WHAT THIS TASK INVOLVES: Only one portion of the data is to be written out: from the line bearing "pink dice: 12 -> 11" through the line bearing "turquoise phone: 1 -> 2". Write it exactly as it appears.

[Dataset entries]
Segment Open
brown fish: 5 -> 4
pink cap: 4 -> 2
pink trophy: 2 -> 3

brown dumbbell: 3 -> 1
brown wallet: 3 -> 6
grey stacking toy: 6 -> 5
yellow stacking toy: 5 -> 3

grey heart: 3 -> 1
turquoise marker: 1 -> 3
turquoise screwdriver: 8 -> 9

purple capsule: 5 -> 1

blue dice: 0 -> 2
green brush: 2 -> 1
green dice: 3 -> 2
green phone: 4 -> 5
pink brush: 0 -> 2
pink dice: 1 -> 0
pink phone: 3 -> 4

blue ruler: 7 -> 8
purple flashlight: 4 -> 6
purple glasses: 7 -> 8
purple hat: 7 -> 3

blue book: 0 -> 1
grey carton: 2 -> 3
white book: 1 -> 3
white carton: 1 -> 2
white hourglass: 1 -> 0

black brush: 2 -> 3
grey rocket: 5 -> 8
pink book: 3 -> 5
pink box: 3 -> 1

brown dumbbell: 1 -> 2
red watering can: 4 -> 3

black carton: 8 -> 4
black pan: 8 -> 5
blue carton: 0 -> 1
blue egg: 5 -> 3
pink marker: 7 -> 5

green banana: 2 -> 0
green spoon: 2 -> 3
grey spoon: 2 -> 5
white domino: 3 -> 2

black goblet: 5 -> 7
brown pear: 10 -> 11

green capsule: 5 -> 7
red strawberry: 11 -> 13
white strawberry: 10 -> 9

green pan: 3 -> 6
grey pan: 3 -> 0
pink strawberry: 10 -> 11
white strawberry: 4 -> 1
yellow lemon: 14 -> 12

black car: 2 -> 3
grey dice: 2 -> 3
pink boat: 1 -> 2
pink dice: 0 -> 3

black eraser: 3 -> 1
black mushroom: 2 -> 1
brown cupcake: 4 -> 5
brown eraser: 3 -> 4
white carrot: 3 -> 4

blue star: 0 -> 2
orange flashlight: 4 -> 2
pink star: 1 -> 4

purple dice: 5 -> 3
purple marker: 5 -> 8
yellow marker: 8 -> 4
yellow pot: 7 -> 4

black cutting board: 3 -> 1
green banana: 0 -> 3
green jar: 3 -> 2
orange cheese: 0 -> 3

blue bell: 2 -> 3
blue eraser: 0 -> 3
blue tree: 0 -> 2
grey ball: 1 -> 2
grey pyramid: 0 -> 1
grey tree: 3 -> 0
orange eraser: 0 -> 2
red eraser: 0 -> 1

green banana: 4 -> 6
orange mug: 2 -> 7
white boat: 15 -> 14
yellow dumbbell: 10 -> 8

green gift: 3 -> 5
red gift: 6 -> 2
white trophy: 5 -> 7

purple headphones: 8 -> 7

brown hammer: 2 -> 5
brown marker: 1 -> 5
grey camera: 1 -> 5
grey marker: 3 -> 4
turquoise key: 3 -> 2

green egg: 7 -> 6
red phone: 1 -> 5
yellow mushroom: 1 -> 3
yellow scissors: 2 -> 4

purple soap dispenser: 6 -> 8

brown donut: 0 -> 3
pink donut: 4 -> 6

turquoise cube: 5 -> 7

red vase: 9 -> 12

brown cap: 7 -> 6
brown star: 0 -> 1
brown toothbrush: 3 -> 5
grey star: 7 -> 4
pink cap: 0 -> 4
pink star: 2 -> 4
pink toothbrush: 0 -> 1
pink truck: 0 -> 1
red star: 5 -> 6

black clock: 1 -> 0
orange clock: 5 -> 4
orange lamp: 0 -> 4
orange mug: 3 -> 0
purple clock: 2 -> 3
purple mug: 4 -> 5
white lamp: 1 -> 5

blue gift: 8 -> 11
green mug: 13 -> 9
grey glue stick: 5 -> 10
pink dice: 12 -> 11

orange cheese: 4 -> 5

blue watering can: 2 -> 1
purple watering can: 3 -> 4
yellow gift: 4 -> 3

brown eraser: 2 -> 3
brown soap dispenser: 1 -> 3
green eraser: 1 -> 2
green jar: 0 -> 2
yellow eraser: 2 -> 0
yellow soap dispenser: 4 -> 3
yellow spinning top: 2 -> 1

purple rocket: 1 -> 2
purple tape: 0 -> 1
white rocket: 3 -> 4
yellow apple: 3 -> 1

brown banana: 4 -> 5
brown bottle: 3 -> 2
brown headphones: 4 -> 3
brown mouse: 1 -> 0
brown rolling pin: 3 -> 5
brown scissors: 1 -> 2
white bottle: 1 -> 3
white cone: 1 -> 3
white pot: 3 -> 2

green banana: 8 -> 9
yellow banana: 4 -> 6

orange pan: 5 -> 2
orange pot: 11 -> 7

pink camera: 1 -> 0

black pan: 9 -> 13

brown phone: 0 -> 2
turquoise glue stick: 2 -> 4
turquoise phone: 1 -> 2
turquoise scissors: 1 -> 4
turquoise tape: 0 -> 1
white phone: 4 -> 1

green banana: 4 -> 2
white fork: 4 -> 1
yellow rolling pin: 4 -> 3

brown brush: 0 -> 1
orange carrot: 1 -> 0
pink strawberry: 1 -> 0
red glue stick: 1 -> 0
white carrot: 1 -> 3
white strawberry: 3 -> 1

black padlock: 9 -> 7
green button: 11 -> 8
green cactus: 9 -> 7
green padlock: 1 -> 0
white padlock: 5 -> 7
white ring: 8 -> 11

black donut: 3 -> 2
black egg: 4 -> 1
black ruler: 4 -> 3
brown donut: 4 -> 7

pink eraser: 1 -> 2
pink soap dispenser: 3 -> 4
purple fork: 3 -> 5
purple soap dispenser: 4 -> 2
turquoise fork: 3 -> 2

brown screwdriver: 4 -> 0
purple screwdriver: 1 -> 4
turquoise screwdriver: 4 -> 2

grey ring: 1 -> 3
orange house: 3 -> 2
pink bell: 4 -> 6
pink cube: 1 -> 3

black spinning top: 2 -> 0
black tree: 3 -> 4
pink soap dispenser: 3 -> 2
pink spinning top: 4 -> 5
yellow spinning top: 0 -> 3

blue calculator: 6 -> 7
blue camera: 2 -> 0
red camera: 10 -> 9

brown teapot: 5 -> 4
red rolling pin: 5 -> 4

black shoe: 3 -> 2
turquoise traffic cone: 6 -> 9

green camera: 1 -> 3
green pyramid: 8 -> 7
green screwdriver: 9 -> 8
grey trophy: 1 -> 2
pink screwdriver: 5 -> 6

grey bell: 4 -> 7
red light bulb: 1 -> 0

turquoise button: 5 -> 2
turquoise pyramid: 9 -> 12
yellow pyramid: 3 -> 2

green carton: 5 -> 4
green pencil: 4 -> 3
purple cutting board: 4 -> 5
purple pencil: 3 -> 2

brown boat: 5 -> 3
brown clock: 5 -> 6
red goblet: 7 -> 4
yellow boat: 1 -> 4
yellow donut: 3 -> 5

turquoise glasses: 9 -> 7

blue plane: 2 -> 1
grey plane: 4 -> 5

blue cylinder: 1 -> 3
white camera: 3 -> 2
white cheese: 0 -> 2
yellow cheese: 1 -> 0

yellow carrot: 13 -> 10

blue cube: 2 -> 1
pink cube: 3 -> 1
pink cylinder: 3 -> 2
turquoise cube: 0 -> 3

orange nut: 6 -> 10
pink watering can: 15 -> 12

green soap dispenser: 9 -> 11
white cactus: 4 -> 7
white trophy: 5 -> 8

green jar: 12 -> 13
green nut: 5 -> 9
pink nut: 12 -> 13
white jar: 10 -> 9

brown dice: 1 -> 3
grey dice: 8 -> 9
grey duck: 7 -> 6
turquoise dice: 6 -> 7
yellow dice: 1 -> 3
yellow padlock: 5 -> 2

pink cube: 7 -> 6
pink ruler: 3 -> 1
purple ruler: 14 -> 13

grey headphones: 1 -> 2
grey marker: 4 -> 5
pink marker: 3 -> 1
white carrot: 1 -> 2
Segment Closed
RESULT FOR THIS TASK:
pink dice: 12 -> 11

orange cheese: 4 -> 5

blue watering can: 2 -> 1
purple watering can: 3 -> 4
yellow gift: 4 -> 3

brown eraser: 2 -> 3
brown soap dispenser: 1 -> 3
green eraser: 1 -> 2
green jar: 0 -> 2
yellow eraser: 2 -> 0
yellow soap dispenser: 4 -> 3
yellow spinning top: 2 -> 1

purple rocket: 1 -> 2
purple tape: 0 -> 1
white rocket: 3 -> 4
yellow apple: 3 -> 1

brown banana: 4 -> 5
brown bottle: 3 -> 2
brown headphones: 4 -> 3
brown mouse: 1 -> 0
brown rolling pin: 3 -> 5
brown scissors: 1 -> 2
white bottle: 1 -> 3
white cone: 1 -> 3
white pot: 3 -> 2

green banana: 8 -> 9
yellow banana: 4 -> 6

orange pan: 5 -> 2
orange pot: 11 -> 7

pink camera: 1 -> 0

black pan: 9 -> 13

brown phone: 0 -> 2
turquoise glue stick: 2 -> 4
turquoise phone: 1 -> 2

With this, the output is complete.